# [What to do]
Work out the number of lines with the word "gray" in the material below, then reply with that number only.

# [Recorded information]
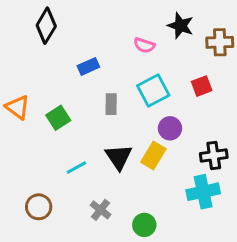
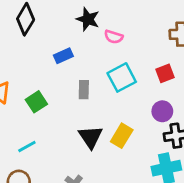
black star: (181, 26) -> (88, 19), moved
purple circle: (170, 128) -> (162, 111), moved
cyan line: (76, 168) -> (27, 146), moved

* * *

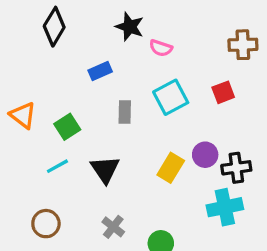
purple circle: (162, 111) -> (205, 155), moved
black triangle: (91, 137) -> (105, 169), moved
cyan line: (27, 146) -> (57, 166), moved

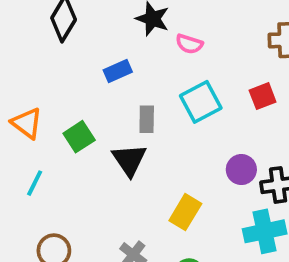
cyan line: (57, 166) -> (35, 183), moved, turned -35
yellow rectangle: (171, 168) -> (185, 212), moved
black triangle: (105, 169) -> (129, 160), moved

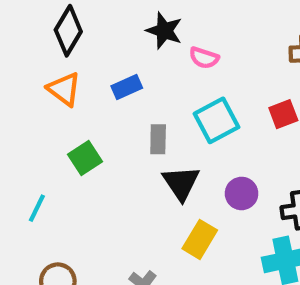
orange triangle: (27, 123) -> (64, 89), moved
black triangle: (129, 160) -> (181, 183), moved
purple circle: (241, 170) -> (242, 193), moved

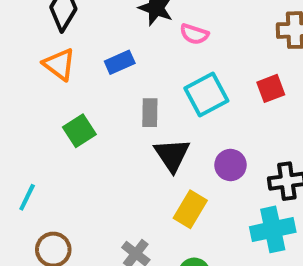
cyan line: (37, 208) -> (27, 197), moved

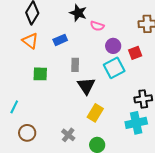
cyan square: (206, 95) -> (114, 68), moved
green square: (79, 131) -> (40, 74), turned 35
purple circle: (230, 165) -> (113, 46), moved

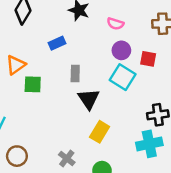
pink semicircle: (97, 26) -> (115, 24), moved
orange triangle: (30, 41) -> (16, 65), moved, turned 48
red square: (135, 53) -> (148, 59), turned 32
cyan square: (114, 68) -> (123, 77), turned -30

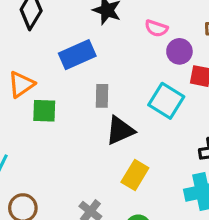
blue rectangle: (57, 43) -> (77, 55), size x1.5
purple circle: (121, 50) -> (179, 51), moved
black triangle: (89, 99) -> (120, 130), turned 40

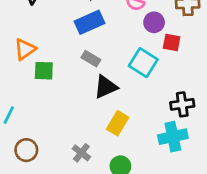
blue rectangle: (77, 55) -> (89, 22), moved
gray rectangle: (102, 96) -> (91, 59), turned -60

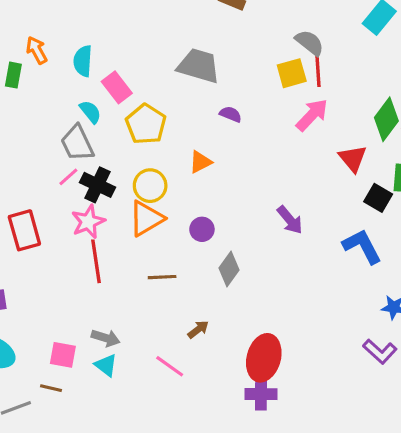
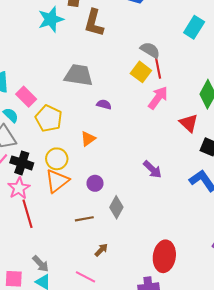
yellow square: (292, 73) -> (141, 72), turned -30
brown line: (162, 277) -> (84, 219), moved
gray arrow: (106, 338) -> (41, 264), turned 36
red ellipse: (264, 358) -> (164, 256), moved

# [Written response]
2